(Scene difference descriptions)
---
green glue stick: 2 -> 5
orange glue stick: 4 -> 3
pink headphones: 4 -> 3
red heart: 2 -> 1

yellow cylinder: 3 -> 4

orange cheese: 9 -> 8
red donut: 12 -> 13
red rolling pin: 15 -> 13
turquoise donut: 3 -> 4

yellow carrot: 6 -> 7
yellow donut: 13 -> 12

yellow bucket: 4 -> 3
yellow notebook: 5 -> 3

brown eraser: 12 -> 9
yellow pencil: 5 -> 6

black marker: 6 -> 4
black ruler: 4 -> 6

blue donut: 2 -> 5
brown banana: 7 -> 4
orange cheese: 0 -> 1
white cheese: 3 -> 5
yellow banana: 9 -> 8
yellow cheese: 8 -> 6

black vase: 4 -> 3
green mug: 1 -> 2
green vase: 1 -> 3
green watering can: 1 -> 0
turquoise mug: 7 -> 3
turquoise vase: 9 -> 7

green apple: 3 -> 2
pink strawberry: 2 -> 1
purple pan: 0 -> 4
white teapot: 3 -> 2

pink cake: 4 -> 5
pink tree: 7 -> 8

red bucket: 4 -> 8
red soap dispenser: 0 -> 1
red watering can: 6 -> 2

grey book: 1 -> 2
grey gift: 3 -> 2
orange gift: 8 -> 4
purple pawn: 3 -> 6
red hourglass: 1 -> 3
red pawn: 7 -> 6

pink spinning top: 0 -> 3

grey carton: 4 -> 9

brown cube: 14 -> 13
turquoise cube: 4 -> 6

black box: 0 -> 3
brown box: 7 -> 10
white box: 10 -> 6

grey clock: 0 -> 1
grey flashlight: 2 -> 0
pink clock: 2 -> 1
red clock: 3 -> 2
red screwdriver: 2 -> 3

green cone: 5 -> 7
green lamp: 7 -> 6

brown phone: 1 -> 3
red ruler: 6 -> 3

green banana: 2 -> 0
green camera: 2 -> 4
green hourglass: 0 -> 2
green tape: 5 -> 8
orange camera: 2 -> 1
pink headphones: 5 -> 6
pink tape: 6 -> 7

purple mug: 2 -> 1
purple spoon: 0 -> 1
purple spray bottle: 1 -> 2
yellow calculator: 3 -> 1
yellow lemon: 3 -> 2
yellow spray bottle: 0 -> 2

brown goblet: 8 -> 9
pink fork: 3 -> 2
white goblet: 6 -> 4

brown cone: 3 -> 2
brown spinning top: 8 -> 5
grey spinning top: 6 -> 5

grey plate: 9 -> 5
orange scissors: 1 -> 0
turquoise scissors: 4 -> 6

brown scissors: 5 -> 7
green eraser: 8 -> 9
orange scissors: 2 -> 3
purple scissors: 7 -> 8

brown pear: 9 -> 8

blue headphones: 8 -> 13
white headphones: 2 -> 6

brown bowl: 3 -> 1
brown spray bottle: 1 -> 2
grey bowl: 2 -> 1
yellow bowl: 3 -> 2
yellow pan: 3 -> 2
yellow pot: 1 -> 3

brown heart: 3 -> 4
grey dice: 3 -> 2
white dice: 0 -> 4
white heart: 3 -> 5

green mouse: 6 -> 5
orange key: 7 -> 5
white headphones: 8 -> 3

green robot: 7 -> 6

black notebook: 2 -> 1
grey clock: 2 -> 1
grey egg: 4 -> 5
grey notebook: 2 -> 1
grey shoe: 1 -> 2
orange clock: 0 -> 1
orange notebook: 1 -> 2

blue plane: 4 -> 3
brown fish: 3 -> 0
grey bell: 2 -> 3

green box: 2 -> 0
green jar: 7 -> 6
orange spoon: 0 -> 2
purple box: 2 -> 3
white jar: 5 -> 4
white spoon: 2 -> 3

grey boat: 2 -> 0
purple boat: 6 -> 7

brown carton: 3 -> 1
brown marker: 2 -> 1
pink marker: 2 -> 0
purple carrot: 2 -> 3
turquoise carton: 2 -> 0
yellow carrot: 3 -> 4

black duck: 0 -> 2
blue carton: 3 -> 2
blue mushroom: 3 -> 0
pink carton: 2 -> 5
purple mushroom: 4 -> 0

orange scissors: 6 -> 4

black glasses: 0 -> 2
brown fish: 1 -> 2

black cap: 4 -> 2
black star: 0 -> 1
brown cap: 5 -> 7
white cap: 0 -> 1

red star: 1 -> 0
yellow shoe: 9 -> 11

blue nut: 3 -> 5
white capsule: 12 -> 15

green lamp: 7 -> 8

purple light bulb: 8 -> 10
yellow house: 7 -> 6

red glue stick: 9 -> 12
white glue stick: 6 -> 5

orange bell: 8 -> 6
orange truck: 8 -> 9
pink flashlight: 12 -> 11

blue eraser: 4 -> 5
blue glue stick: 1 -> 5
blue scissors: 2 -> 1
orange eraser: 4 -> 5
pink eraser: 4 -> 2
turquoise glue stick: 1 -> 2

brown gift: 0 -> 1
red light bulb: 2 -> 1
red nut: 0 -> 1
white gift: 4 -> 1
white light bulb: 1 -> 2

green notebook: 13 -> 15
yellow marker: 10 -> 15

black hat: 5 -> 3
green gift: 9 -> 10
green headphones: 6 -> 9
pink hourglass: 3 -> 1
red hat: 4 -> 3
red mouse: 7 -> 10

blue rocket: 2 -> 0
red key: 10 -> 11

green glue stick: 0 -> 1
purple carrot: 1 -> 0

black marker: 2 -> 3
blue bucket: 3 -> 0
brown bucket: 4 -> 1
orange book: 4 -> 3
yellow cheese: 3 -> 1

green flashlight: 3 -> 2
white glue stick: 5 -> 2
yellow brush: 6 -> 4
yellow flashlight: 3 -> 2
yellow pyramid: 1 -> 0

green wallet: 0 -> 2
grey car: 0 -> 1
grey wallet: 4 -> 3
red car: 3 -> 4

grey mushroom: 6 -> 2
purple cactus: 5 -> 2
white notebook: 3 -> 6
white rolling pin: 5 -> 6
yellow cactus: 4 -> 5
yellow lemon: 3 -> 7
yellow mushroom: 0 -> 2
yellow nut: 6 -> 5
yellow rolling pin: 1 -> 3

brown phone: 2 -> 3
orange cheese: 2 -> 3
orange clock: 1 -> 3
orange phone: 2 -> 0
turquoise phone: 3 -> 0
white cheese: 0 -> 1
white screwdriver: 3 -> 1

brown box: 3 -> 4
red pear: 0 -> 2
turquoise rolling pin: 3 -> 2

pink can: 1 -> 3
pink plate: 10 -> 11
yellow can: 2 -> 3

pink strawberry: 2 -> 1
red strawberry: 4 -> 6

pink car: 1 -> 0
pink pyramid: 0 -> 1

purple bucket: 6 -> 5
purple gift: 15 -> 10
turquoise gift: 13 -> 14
---
▶ [Problem to solve]: The answer is the full set of records, printed exactly as given.

▶ [Task result]:
green glue stick: 2 -> 5
orange glue stick: 4 -> 3
pink headphones: 4 -> 3
red heart: 2 -> 1

yellow cylinder: 3 -> 4

orange cheese: 9 -> 8
red donut: 12 -> 13
red rolling pin: 15 -> 13
turquoise donut: 3 -> 4

yellow carrot: 6 -> 7
yellow donut: 13 -> 12

yellow bucket: 4 -> 3
yellow notebook: 5 -> 3

brown eraser: 12 -> 9
yellow pencil: 5 -> 6

black marker: 6 -> 4
black ruler: 4 -> 6

blue donut: 2 -> 5
brown banana: 7 -> 4
orange cheese: 0 -> 1
white cheese: 3 -> 5
yellow banana: 9 -> 8
yellow cheese: 8 -> 6

black vase: 4 -> 3
green mug: 1 -> 2
green vase: 1 -> 3
green watering can: 1 -> 0
turquoise mug: 7 -> 3
turquoise vase: 9 -> 7

green apple: 3 -> 2
pink strawberry: 2 -> 1
purple pan: 0 -> 4
white teapot: 3 -> 2

pink cake: 4 -> 5
pink tree: 7 -> 8

red bucket: 4 -> 8
red soap dispenser: 0 -> 1
red watering can: 6 -> 2

grey book: 1 -> 2
grey gift: 3 -> 2
orange gift: 8 -> 4
purple pawn: 3 -> 6
red hourglass: 1 -> 3
red pawn: 7 -> 6

pink spinning top: 0 -> 3

grey carton: 4 -> 9

brown cube: 14 -> 13
turquoise cube: 4 -> 6

black box: 0 -> 3
brown box: 7 -> 10
white box: 10 -> 6

grey clock: 0 -> 1
grey flashlight: 2 -> 0
pink clock: 2 -> 1
red clock: 3 -> 2
red screwdriver: 2 -> 3

green cone: 5 -> 7
green lamp: 7 -> 6

brown phone: 1 -> 3
red ruler: 6 -> 3

green banana: 2 -> 0
green camera: 2 -> 4
green hourglass: 0 -> 2
green tape: 5 -> 8
orange camera: 2 -> 1
pink headphones: 5 -> 6
pink tape: 6 -> 7

purple mug: 2 -> 1
purple spoon: 0 -> 1
purple spray bottle: 1 -> 2
yellow calculator: 3 -> 1
yellow lemon: 3 -> 2
yellow spray bottle: 0 -> 2

brown goblet: 8 -> 9
pink fork: 3 -> 2
white goblet: 6 -> 4

brown cone: 3 -> 2
brown spinning top: 8 -> 5
grey spinning top: 6 -> 5

grey plate: 9 -> 5
orange scissors: 1 -> 0
turquoise scissors: 4 -> 6

brown scissors: 5 -> 7
green eraser: 8 -> 9
orange scissors: 2 -> 3
purple scissors: 7 -> 8

brown pear: 9 -> 8

blue headphones: 8 -> 13
white headphones: 2 -> 6

brown bowl: 3 -> 1
brown spray bottle: 1 -> 2
grey bowl: 2 -> 1
yellow bowl: 3 -> 2
yellow pan: 3 -> 2
yellow pot: 1 -> 3

brown heart: 3 -> 4
grey dice: 3 -> 2
white dice: 0 -> 4
white heart: 3 -> 5

green mouse: 6 -> 5
orange key: 7 -> 5
white headphones: 8 -> 3

green robot: 7 -> 6

black notebook: 2 -> 1
grey clock: 2 -> 1
grey egg: 4 -> 5
grey notebook: 2 -> 1
grey shoe: 1 -> 2
orange clock: 0 -> 1
orange notebook: 1 -> 2

blue plane: 4 -> 3
brown fish: 3 -> 0
grey bell: 2 -> 3

green box: 2 -> 0
green jar: 7 -> 6
orange spoon: 0 -> 2
purple box: 2 -> 3
white jar: 5 -> 4
white spoon: 2 -> 3

grey boat: 2 -> 0
purple boat: 6 -> 7

brown carton: 3 -> 1
brown marker: 2 -> 1
pink marker: 2 -> 0
purple carrot: 2 -> 3
turquoise carton: 2 -> 0
yellow carrot: 3 -> 4

black duck: 0 -> 2
blue carton: 3 -> 2
blue mushroom: 3 -> 0
pink carton: 2 -> 5
purple mushroom: 4 -> 0

orange scissors: 6 -> 4

black glasses: 0 -> 2
brown fish: 1 -> 2

black cap: 4 -> 2
black star: 0 -> 1
brown cap: 5 -> 7
white cap: 0 -> 1

red star: 1 -> 0
yellow shoe: 9 -> 11

blue nut: 3 -> 5
white capsule: 12 -> 15

green lamp: 7 -> 8

purple light bulb: 8 -> 10
yellow house: 7 -> 6

red glue stick: 9 -> 12
white glue stick: 6 -> 5

orange bell: 8 -> 6
orange truck: 8 -> 9
pink flashlight: 12 -> 11

blue eraser: 4 -> 5
blue glue stick: 1 -> 5
blue scissors: 2 -> 1
orange eraser: 4 -> 5
pink eraser: 4 -> 2
turquoise glue stick: 1 -> 2

brown gift: 0 -> 1
red light bulb: 2 -> 1
red nut: 0 -> 1
white gift: 4 -> 1
white light bulb: 1 -> 2

green notebook: 13 -> 15
yellow marker: 10 -> 15

black hat: 5 -> 3
green gift: 9 -> 10
green headphones: 6 -> 9
pink hourglass: 3 -> 1
red hat: 4 -> 3
red mouse: 7 -> 10

blue rocket: 2 -> 0
red key: 10 -> 11

green glue stick: 0 -> 1
purple carrot: 1 -> 0

black marker: 2 -> 3
blue bucket: 3 -> 0
brown bucket: 4 -> 1
orange book: 4 -> 3
yellow cheese: 3 -> 1

green flashlight: 3 -> 2
white glue stick: 5 -> 2
yellow brush: 6 -> 4
yellow flashlight: 3 -> 2
yellow pyramid: 1 -> 0

green wallet: 0 -> 2
grey car: 0 -> 1
grey wallet: 4 -> 3
red car: 3 -> 4

grey mushroom: 6 -> 2
purple cactus: 5 -> 2
white notebook: 3 -> 6
white rolling pin: 5 -> 6
yellow cactus: 4 -> 5
yellow lemon: 3 -> 7
yellow mushroom: 0 -> 2
yellow nut: 6 -> 5
yellow rolling pin: 1 -> 3

brown phone: 2 -> 3
orange cheese: 2 -> 3
orange clock: 1 -> 3
orange phone: 2 -> 0
turquoise phone: 3 -> 0
white cheese: 0 -> 1
white screwdriver: 3 -> 1

brown box: 3 -> 4
red pear: 0 -> 2
turquoise rolling pin: 3 -> 2

pink can: 1 -> 3
pink plate: 10 -> 11
yellow can: 2 -> 3

pink strawberry: 2 -> 1
red strawberry: 4 -> 6

pink car: 1 -> 0
pink pyramid: 0 -> 1

purple bucket: 6 -> 5
purple gift: 15 -> 10
turquoise gift: 13 -> 14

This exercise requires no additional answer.